## [INPUT]
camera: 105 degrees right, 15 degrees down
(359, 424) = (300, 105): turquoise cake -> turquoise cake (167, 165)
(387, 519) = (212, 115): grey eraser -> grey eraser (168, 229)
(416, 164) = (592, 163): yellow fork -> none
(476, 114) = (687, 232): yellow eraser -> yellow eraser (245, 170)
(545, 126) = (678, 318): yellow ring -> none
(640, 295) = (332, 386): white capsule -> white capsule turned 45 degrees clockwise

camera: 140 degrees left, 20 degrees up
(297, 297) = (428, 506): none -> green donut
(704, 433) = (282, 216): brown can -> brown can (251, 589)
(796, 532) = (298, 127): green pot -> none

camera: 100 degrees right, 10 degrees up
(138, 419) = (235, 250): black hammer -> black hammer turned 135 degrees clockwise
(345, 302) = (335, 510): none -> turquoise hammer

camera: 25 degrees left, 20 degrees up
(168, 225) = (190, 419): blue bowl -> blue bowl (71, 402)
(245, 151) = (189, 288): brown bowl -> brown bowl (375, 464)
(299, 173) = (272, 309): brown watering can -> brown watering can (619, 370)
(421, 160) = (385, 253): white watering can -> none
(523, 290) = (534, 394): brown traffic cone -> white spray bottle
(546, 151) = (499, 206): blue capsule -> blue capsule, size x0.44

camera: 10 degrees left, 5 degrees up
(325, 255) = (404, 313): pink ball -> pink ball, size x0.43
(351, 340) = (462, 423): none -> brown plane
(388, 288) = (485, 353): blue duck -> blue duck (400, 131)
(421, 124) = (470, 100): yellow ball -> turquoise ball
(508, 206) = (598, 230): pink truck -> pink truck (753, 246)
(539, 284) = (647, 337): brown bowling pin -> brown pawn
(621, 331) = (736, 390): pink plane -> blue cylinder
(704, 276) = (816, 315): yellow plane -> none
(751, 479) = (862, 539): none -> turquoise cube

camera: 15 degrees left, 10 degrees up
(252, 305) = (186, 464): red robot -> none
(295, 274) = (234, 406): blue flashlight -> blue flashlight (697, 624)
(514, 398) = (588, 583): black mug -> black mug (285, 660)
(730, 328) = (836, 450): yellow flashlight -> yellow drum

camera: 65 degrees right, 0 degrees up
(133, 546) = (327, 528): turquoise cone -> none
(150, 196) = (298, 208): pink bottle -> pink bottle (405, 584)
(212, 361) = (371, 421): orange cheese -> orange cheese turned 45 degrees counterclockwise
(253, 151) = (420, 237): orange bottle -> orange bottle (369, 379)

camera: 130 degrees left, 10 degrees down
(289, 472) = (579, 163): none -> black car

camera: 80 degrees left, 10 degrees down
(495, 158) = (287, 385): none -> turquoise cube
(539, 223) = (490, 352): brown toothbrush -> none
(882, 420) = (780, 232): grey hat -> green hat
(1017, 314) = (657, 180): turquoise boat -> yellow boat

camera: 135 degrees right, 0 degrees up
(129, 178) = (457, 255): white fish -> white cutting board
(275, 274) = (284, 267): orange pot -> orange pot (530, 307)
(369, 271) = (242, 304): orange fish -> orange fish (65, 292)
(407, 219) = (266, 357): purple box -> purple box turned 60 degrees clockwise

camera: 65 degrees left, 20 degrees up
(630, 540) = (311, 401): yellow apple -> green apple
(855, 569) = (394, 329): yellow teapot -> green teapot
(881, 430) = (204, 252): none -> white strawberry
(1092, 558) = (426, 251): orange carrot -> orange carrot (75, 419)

## [TASK PROMPT]
Write out exactly the lines from the start of the material through the line with "(476, 114) = (687, 232): yellow". No other output is expected.

## [RESULT BELOW]
camera: 105 degrees right, 15 degrees down
(359, 424) = (300, 105): turquoise cake -> turquoise cake (167, 165)
(387, 519) = (212, 115): grey eraser -> grey eraser (168, 229)
(416, 164) = (592, 163): yellow fork -> none
(476, 114) = (687, 232): yellow eraser -> yellow eraser (245, 170)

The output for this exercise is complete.